• Assignment
What lines of the listing below contain the word "grey"? Copy each of them out.
━━━━━━━━━━━━━━━━━━━━
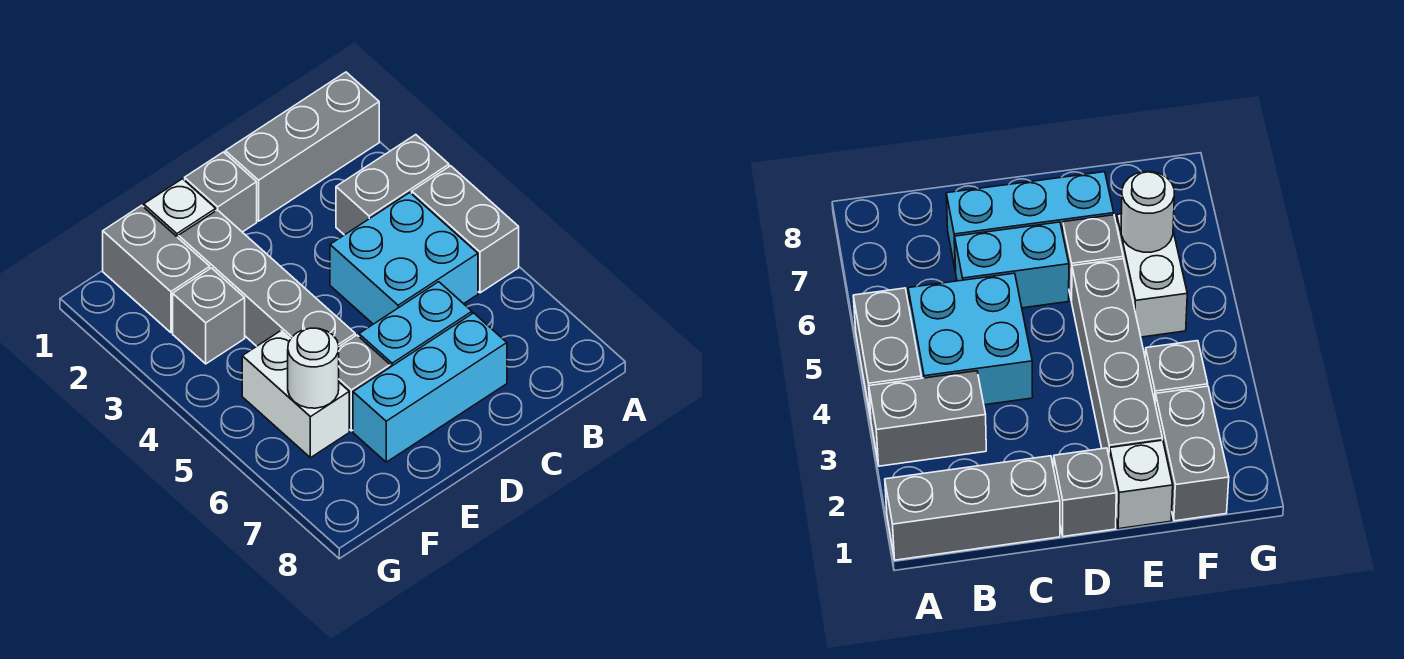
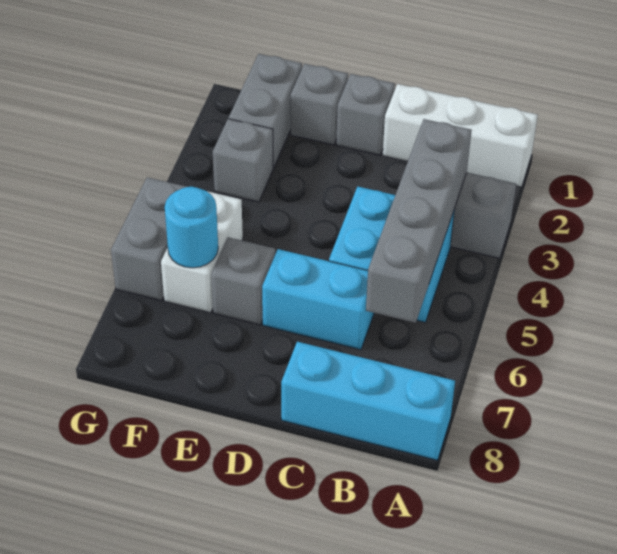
grey brick A1:C1 level 1 -> white brick A1:C1 level 1
grey brick A4:A5 level 1 -> grey brick G5:G6 level 1
cyan brick C7:E7 level 1 -> cyan brick A8:C8 level 1
white brick E1 level 1 -> grey brick E1 level 1
grey brick E2:E5 level 1 -> grey brick B3:B6 level 2
white round brick F6 level 2 -> cyan round brick F6 level 2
━━━━━━━━━━━━━━━━━━━━
• Written solution
grey brick A1:C1 level 1 -> white brick A1:C1 level 1
grey brick A4:A5 level 1 -> grey brick G5:G6 level 1
white brick E1 level 1 -> grey brick E1 level 1
grey brick E2:E5 level 1 -> grey brick B3:B6 level 2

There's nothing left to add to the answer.